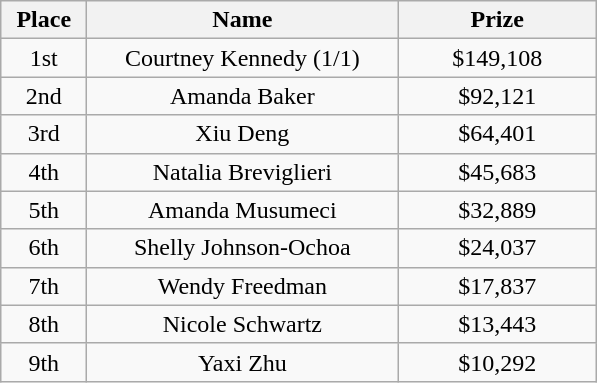
Place (44, 20)
$10,292 (498, 362)
6th (44, 248)
$24,037 (498, 248)
5th (44, 210)
Nicole Schwartz (242, 324)
$32,889 (498, 210)
3rd (44, 134)
$17,837 (498, 286)
Courtney Kennedy (1/1) (242, 58)
Xiu Deng (242, 134)
1st (44, 58)
$13,443 (498, 324)
Yaxi Zhu (242, 362)
Prize (498, 20)
9th (44, 362)
Shelly Johnson-Ochoa (242, 248)
Natalia Breviglieri (242, 172)
Wendy Freedman (242, 286)
Amanda Baker (242, 96)
$149,108 (498, 58)
$64,401 (498, 134)
Amanda Musumeci (242, 210)
Name (242, 20)
7th (44, 286)
8th (44, 324)
2nd (44, 96)
$45,683 (498, 172)
4th (44, 172)
$92,121 (498, 96)
Output the [x, y] coordinate of the center of the cell containing the given text.  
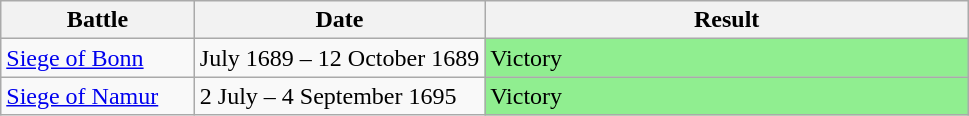
Siege of Bonn [98, 58]
Result [727, 20]
July 1689 – 12 October 1689 [339, 58]
Date [339, 20]
2 July – 4 September 1695 [339, 96]
Siege of Namur [98, 96]
Battle [98, 20]
Pinpoint the cell where the given text exists, returning its [x, y] midpoint coordinate. 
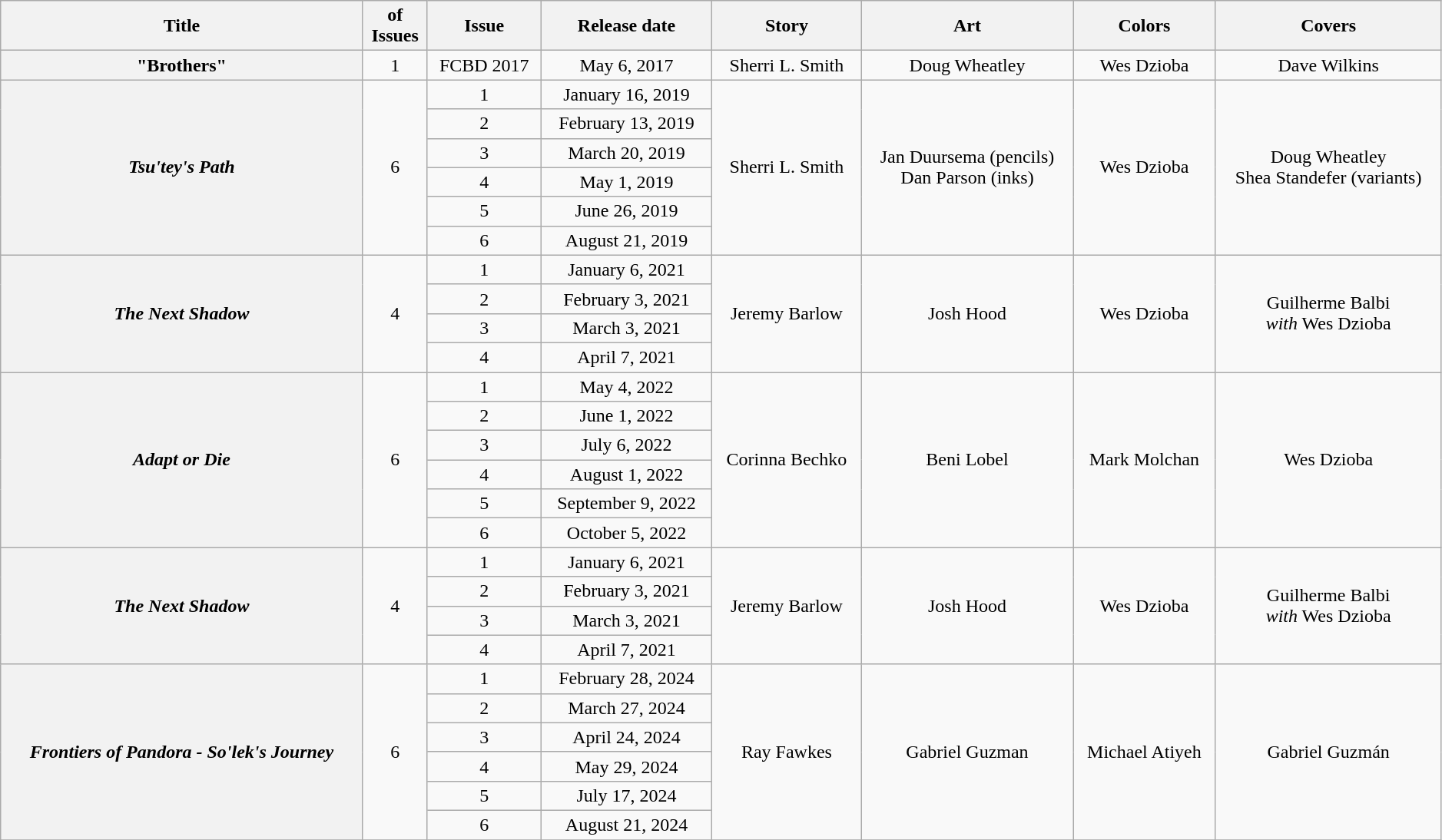
May 29, 2024 [626, 767]
February 28, 2024 [626, 679]
March 20, 2019 [626, 153]
Dave Wilkins [1328, 65]
Ray Fawkes [787, 752]
Story [787, 26]
August 21, 2019 [626, 240]
Jan Duursema (pencils)Dan Parson (inks) [967, 167]
FCBD 2017 [484, 65]
Colors [1145, 26]
Adapt or Die [181, 459]
Gabriel Guzmán [1328, 752]
June 1, 2022 [626, 416]
July 17, 2024 [626, 796]
Issue [484, 26]
Tsu'tey's Path [181, 167]
Frontiers of Pandora - So'lek's Journey [181, 752]
Doug WheatleyShea Standefer (variants) [1328, 167]
Beni Lobel [967, 459]
Release date [626, 26]
March 27, 2024 [626, 708]
January 16, 2019 [626, 94]
May 6, 2017 [626, 65]
April 24, 2024 [626, 738]
May 4, 2022 [626, 386]
Title [181, 26]
Covers [1328, 26]
May 1, 2019 [626, 182]
July 6, 2022 [626, 446]
Doug Wheatley [967, 65]
October 5, 2022 [626, 533]
September 9, 2022 [626, 504]
Mark Molchan [1145, 459]
Corinna Bechko [787, 459]
August 21, 2024 [626, 825]
June 26, 2019 [626, 211]
"Brothers" [181, 65]
ofIssues [395, 26]
Gabriel Guzman [967, 752]
Michael Atiyeh [1145, 752]
Art [967, 26]
August 1, 2022 [626, 475]
February 13, 2019 [626, 124]
Output the [X, Y] coordinate of the center of the cell containing the given text.  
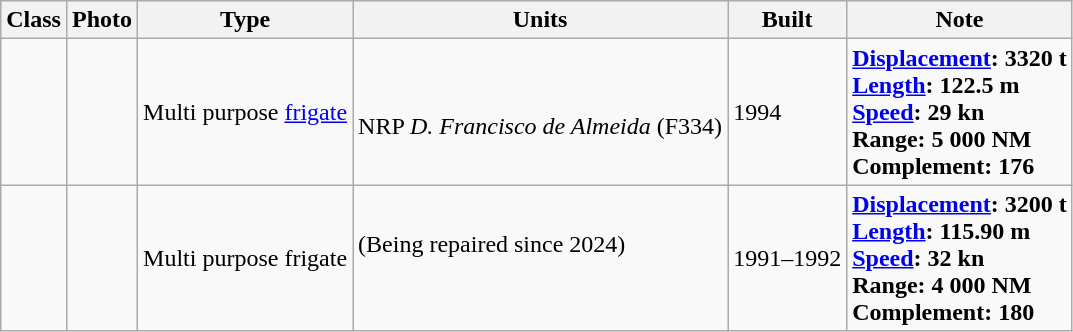
Built [788, 20]
NRP D. Francisco de Almeida (F334) [540, 112]
(Being repaired since 2024) [540, 258]
Displacement: 3200 tLength: 115.90 mSpeed: 32 knRange: 4 000 NMComplement: 180 [960, 258]
Photo [102, 20]
Class [34, 20]
Note [960, 20]
1994 [788, 112]
Units [540, 20]
Type [246, 20]
1991–1992 [788, 258]
Displacement: 3320 tLength: 122.5 mSpeed: 29 knRange: 5 000 NMComplement: 176 [960, 112]
Search for the cell housing the specified text and yield its (x, y) center coordinate. 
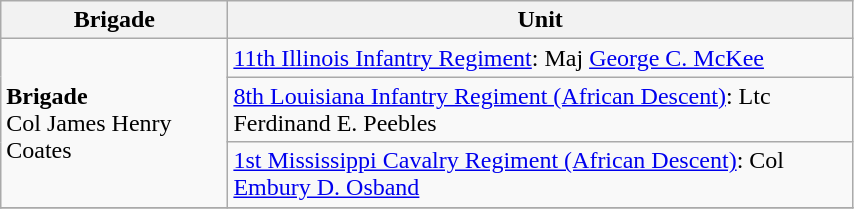
Brigade (114, 20)
11th Illinois Infantry Regiment: Maj George C. McKee (540, 58)
Unit (540, 20)
8th Louisiana Infantry Regiment (African Descent): Ltc Ferdinand E. Peebles (540, 110)
1st Mississippi Cavalry Regiment (African Descent): Col Embury D. Osband (540, 174)
BrigadeCol James Henry Coates (114, 123)
Extract the (X, Y) coordinate from the center of the cell holding the provided text.  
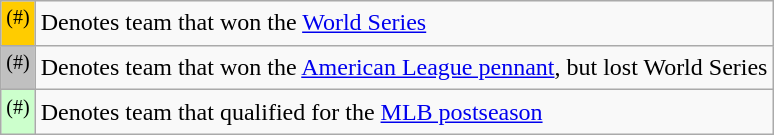
Denotes team that won the American League pennant, but lost World Series (404, 68)
Denotes team that qualified for the MLB postseason (404, 112)
Denotes team that won the World Series (404, 24)
Locate the cell with the specified text and output its (x, y) center coordinate. 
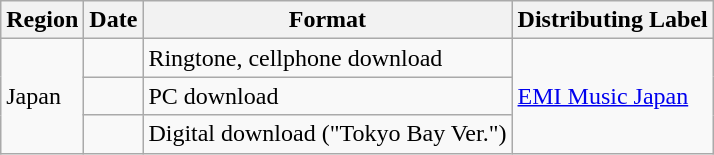
EMI Music Japan (612, 96)
Japan (42, 96)
Date (114, 20)
Distributing Label (612, 20)
Format (328, 20)
Digital download ("Tokyo Bay Ver.") (328, 134)
Region (42, 20)
Ringtone, cellphone download (328, 58)
PC download (328, 96)
Find where the given text appears and provide that cell's center as [x, y] coordinate. 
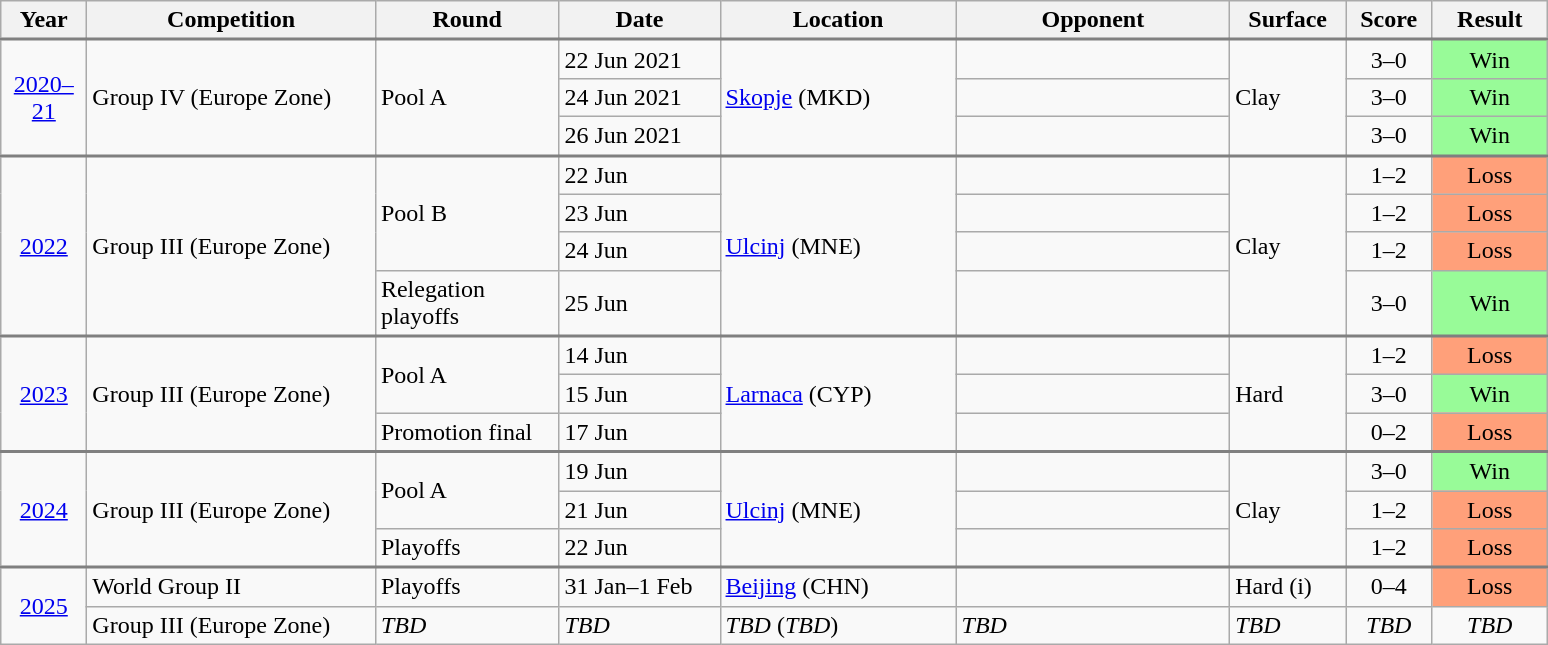
Larnaca (CYP) [838, 394]
Opponent [1093, 20]
2020–21 [44, 98]
19 Jun [640, 472]
Hard [1288, 394]
Year [44, 20]
2023 [44, 394]
TBD (TBD) [838, 625]
0–2 [1389, 432]
21 Jun [640, 509]
26 Jun 2021 [640, 136]
Result [1490, 20]
25 Jun [640, 303]
Score [1389, 20]
Group IV (Europe Zone) [232, 98]
15 Jun [640, 394]
2022 [44, 246]
31 Jan–1 Feb [640, 586]
Date [640, 20]
2024 [44, 510]
24 Jun 2021 [640, 97]
Pool B [467, 212]
Relegation playoffs [467, 303]
Promotion final [467, 432]
Round [467, 20]
Beijing (CHN) [838, 586]
Surface [1288, 20]
14 Jun [640, 356]
17 Jun [640, 432]
Competition [232, 20]
23 Jun [640, 213]
2025 [44, 606]
Skopje (MKD) [838, 98]
Hard (i) [1288, 586]
Location [838, 20]
24 Jun [640, 251]
0–4 [1389, 586]
22 Jun 2021 [640, 60]
World Group II [232, 586]
Output the [x, y] coordinate of the center of the cell containing the given text.  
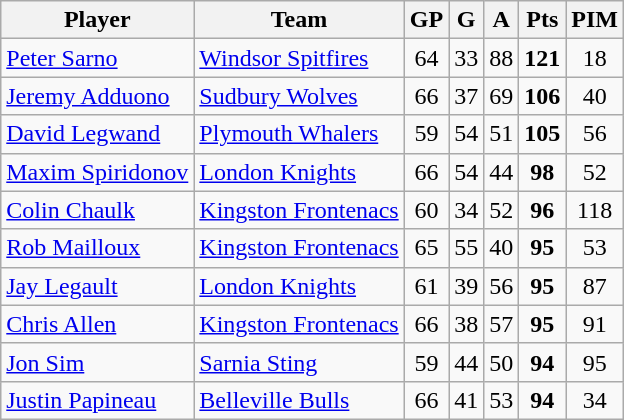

GIVEN TASK →
Could you rewrite these lines with "midpoint" changed to "central point" and everything else left the same, omitting the pictures?

IN RESPONSE →
Place (44, 20)
$10,292 (498, 362)
6th (44, 248)
$24,037 (498, 248)
5th (44, 210)
Nicole Schwartz (242, 324)
$32,889 (498, 210)
3rd (44, 134)
$17,837 (498, 286)
Courtney Kennedy (1/1) (242, 58)
Xiu Deng (242, 134)
1st (44, 58)
$13,443 (498, 324)
Yaxi Zhu (242, 362)
Prize (498, 20)
9th (44, 362)
Shelly Johnson-Ochoa (242, 248)
Natalia Breviglieri (242, 172)
Wendy Freedman (242, 286)
Amanda Baker (242, 96)
$149,108 (498, 58)
$64,401 (498, 134)
Amanda Musumeci (242, 210)
Name (242, 20)
7th (44, 286)
8th (44, 324)
2nd (44, 96)
$45,683 (498, 172)
4th (44, 172)
$92,121 (498, 96)
Output the [x, y] coordinate of the center of the cell containing the given text.  
Siege of Bonn [98, 58]
Result [727, 20]
July 1689 – 12 October 1689 [339, 58]
Date [339, 20]
2 July – 4 September 1695 [339, 96]
Siege of Namur [98, 96]
Battle [98, 20]
Pinpoint the cell where the given text exists, returning its [x, y] central point coordinate. 
May 29, 2024 [626, 767]
February 28, 2024 [626, 679]
March 20, 2019 [626, 153]
Dave Wilkins [1328, 65]
Ray Fawkes [787, 752]
Story [787, 26]
August 21, 2019 [626, 240]
Jan Duursema (pencils)Dan Parson (inks) [967, 167]
FCBD 2017 [484, 65]
Colors [1145, 26]
Adapt or Die [181, 459]
Gabriel Guzmán [1328, 752]
June 1, 2022 [626, 416]
July 17, 2024 [626, 796]
Issue [484, 26]
Tsu'tey's Path [181, 167]
Frontiers of Pandora - So'lek's Journey [181, 752]
Doug WheatleyShea Standefer (variants) [1328, 167]
Beni Lobel [967, 459]
Release date [626, 26]
March 27, 2024 [626, 708]
January 16, 2019 [626, 94]
May 6, 2017 [626, 65]
April 24, 2024 [626, 738]
May 4, 2022 [626, 386]
Title [181, 26]
Covers [1328, 26]
May 1, 2019 [626, 182]
July 6, 2022 [626, 446]
Doug Wheatley [967, 65]
October 5, 2022 [626, 533]
September 9, 2022 [626, 504]
Mark Molchan [1145, 459]
Corinna Bechko [787, 459]
August 21, 2024 [626, 825]
June 26, 2019 [626, 211]
"Brothers" [181, 65]
ofIssues [395, 26]
Gabriel Guzman [967, 752]
Michael Atiyeh [1145, 752]
Art [967, 26]
August 1, 2022 [626, 475]
February 13, 2019 [626, 124]
Output the [X, Y] coordinate of the center of the cell containing the given text.  
Built [788, 20]
NRP D. Francisco de Almeida (F334) [540, 112]
(Being repaired since 2024) [540, 258]
Displacement: 3200 tLength: 115.90 mSpeed: 32 knRange: 4 000 NMComplement: 180 [960, 258]
Photo [102, 20]
Class [34, 20]
Note [960, 20]
1994 [788, 112]
Units [540, 20]
Type [246, 20]
1991–1992 [788, 258]
Displacement: 3320 tLength: 122.5 mSpeed: 29 knRange: 5 000 NMComplement: 176 [960, 112]
Search for the cell housing the specified text and yield its (x, y) center coordinate. 
Brigade (114, 20)
11th Illinois Infantry Regiment: Maj George C. McKee (540, 58)
Unit (540, 20)
8th Louisiana Infantry Regiment (African Descent): Ltc Ferdinand E. Peebles (540, 110)
1st Mississippi Cavalry Regiment (African Descent): Col Embury D. Osband (540, 174)
BrigadeCol James Henry Coates (114, 123)
Extract the (X, Y) coordinate from the center of the cell holding the provided text.  
Denotes team that won the American League pennant, but lost World Series (404, 68)
Denotes team that qualified for the MLB postseason (404, 112)
Denotes team that won the World Series (404, 24)
Locate the cell with the specified text and output its (x, y) center coordinate. 
EMI Music Japan (612, 96)
Japan (42, 96)
Date (114, 20)
Distributing Label (612, 20)
Format (328, 20)
Digital download ("Tokyo Bay Ver.") (328, 134)
Region (42, 20)
Ringtone, cellphone download (328, 58)
PC download (328, 96)
Find where the given text appears and provide that cell's center as [x, y] coordinate. 
Larnaca (CYP) [838, 394]
Opponent [1093, 20]
2020–21 [44, 98]
19 Jun [640, 472]
Hard [1288, 394]
Year [44, 20]
2023 [44, 394]
TBD (TBD) [838, 625]
0–2 [1389, 432]
21 Jun [640, 509]
26 Jun 2021 [640, 136]
Result [1490, 20]
25 Jun [640, 303]
Score [1389, 20]
Group IV (Europe Zone) [232, 98]
15 Jun [640, 394]
2022 [44, 246]
31 Jan–1 Feb [640, 586]
Date [640, 20]
2024 [44, 510]
24 Jun 2021 [640, 97]
Pool B [467, 212]
Relegation playoffs [467, 303]
Promotion final [467, 432]
Round [467, 20]
Beijing (CHN) [838, 586]
Surface [1288, 20]
14 Jun [640, 356]
17 Jun [640, 432]
Competition [232, 20]
23 Jun [640, 213]
2025 [44, 606]
Skopje (MKD) [838, 98]
Hard (i) [1288, 586]
Location [838, 20]
24 Jun [640, 251]
0–4 [1389, 586]
22 Jun 2021 [640, 60]
World Group II [232, 586]
Output the [x, y] coordinate of the center of the cell containing the given text.  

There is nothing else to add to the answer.